[Items listed in a dataset]
=-=-=-=-=

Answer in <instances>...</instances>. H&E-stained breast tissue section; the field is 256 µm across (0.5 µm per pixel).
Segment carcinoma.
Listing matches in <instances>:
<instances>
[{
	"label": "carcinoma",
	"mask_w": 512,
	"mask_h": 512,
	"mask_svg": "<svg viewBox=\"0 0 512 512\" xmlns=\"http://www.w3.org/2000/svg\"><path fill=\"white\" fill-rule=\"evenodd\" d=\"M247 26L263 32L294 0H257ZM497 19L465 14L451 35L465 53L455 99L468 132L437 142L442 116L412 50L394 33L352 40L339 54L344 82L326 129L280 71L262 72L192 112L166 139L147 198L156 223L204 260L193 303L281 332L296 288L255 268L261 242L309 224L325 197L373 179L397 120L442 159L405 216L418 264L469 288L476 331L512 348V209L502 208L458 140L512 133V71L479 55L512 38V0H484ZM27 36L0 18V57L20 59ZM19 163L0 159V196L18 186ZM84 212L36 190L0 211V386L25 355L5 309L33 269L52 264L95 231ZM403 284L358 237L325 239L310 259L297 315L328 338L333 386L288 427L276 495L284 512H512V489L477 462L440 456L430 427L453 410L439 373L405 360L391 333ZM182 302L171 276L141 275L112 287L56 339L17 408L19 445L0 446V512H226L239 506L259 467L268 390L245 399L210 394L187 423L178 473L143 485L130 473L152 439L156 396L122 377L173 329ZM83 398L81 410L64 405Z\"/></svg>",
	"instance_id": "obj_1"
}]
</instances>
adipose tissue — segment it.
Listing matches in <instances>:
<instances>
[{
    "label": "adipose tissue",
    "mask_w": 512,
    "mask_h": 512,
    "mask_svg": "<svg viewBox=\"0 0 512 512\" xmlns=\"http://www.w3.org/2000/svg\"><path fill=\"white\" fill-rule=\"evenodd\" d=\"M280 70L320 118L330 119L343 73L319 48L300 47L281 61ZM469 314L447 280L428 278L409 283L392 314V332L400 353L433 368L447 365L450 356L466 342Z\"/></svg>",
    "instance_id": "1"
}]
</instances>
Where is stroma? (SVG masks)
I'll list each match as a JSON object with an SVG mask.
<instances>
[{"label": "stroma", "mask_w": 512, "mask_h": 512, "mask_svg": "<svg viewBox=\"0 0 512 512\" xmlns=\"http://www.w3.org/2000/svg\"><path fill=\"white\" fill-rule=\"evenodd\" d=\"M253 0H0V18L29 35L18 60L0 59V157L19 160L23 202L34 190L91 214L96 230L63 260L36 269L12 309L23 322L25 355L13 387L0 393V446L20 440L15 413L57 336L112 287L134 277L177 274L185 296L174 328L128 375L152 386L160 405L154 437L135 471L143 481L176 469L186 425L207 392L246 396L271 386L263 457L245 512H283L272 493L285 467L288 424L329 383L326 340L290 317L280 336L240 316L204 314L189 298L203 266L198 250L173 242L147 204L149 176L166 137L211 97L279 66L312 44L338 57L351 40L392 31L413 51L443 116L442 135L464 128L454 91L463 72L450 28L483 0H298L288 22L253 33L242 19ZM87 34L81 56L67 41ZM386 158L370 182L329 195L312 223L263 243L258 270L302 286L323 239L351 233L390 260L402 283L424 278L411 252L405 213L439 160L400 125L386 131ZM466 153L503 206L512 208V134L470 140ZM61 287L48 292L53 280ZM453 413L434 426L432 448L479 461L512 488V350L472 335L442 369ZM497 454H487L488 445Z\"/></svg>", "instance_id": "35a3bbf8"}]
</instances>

=-=-=-=-=

Written request: Which lines hold the word "carcinoma"? Show each one.

Answer to this task:
Segment carcinoma.
	"label": "carcinoma",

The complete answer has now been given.